DATA TO EXAMINE ▸
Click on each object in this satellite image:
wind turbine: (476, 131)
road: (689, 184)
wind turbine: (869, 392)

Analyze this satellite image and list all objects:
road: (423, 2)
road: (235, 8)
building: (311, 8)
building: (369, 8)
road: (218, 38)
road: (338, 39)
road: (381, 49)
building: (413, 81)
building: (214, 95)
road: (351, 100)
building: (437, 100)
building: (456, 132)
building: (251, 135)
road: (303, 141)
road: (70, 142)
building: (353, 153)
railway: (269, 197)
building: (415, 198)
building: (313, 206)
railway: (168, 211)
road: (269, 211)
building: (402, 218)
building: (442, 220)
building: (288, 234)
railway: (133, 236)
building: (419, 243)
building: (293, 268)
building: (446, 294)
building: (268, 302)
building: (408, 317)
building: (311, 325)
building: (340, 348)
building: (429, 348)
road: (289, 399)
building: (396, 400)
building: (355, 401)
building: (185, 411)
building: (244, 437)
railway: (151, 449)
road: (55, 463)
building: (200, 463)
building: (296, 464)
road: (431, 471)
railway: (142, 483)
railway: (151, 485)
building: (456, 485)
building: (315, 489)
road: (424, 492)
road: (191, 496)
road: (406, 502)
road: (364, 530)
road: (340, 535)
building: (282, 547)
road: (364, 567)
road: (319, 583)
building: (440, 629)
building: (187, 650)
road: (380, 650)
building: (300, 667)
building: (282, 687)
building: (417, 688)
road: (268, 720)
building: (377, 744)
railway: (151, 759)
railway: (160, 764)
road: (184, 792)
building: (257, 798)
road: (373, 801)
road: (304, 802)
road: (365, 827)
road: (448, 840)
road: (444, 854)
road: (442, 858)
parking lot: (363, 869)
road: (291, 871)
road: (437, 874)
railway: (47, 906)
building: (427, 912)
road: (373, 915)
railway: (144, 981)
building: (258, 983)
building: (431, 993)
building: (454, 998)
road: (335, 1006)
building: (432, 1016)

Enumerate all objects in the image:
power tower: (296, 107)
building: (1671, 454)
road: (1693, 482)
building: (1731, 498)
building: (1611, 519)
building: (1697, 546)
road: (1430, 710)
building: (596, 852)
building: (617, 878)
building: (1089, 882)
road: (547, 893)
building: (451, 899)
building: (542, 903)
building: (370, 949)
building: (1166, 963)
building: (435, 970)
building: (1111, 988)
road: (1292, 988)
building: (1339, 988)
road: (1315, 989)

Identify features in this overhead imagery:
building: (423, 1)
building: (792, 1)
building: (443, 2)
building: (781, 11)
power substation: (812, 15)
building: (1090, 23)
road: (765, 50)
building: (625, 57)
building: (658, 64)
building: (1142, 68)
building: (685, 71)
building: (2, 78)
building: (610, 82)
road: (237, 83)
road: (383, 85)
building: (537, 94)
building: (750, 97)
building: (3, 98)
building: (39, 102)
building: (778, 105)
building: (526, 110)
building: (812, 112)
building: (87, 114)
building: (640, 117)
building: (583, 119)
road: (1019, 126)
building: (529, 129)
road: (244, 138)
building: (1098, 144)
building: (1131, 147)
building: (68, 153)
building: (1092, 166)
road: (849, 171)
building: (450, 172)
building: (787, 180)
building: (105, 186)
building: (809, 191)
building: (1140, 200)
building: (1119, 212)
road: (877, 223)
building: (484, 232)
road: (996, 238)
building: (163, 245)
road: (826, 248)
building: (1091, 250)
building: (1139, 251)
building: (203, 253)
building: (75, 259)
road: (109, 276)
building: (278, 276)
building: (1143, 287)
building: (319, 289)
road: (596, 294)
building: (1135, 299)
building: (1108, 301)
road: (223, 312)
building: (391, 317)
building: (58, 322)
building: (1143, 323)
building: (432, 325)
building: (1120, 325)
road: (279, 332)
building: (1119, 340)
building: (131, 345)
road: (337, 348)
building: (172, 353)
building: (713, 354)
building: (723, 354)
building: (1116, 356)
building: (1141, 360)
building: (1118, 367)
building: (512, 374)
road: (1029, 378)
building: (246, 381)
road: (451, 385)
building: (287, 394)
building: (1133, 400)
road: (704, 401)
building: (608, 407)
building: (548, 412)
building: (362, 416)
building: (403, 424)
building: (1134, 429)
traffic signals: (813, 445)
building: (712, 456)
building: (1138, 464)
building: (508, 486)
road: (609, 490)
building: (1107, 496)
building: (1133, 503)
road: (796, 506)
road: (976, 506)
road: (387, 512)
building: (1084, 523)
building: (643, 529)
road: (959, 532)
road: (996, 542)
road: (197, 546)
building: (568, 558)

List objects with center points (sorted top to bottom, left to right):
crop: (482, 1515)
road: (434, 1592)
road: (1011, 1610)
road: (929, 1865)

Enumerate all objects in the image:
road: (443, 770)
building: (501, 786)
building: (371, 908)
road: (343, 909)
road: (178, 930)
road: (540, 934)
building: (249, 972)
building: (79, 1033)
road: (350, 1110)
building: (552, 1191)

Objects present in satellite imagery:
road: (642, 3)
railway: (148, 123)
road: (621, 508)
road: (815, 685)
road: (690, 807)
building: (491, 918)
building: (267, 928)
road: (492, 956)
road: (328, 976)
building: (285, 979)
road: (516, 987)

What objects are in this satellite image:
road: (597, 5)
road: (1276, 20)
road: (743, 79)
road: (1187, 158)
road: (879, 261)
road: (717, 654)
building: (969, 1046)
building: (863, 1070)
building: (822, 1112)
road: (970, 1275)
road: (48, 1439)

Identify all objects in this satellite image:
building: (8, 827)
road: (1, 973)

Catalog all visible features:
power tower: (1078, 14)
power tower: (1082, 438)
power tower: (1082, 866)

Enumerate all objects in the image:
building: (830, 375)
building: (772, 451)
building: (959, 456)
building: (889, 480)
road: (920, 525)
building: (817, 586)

WHAT IS NEEDED ▸ From the line containing "Identify all objects" to the last line of the material, please quote every line exactly and only those.

ANSWER TO THIS PROBLEM ▸
Identify all objects in this satellite image:
building: (8, 827)
road: (1, 973)

Catalog all visible features:
power tower: (1078, 14)
power tower: (1082, 438)
power tower: (1082, 866)

Enumerate all objects in the image:
building: (830, 375)
building: (772, 451)
building: (959, 456)
building: (889, 480)
road: (920, 525)
building: (817, 586)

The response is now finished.